_Work request_: Please return every line of the material verbatim and skip any images.

_Information provided_:
|---|

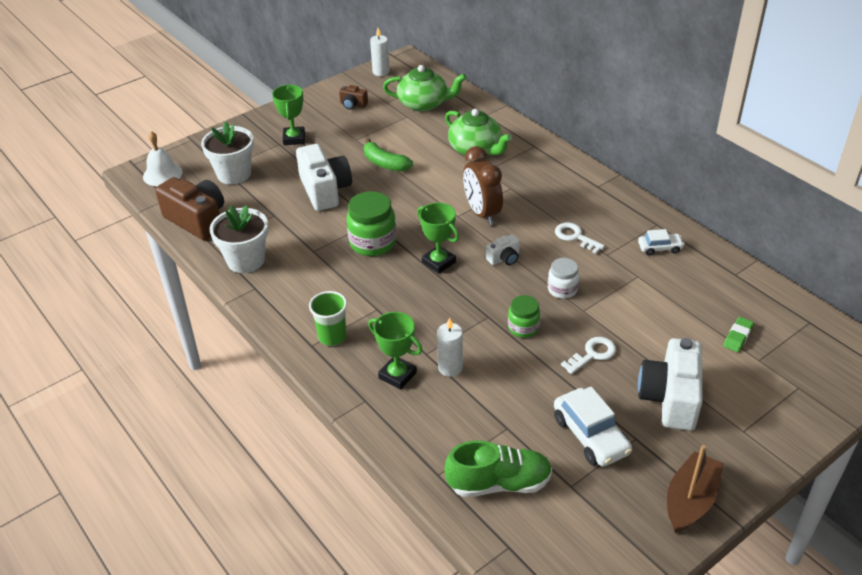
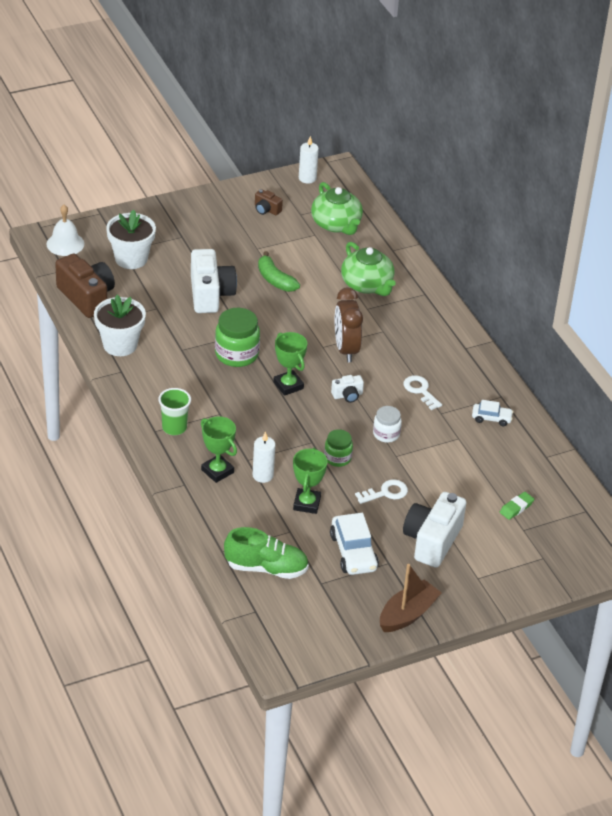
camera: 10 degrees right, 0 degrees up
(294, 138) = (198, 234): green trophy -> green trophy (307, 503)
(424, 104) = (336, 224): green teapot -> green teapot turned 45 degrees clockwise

|---|

_Response to this exercise_:
camera: 10 degrees right, 0 degrees up
(294, 138) = (198, 234): green trophy -> green trophy (307, 503)
(424, 104) = (336, 224): green teapot -> green teapot turned 45 degrees clockwise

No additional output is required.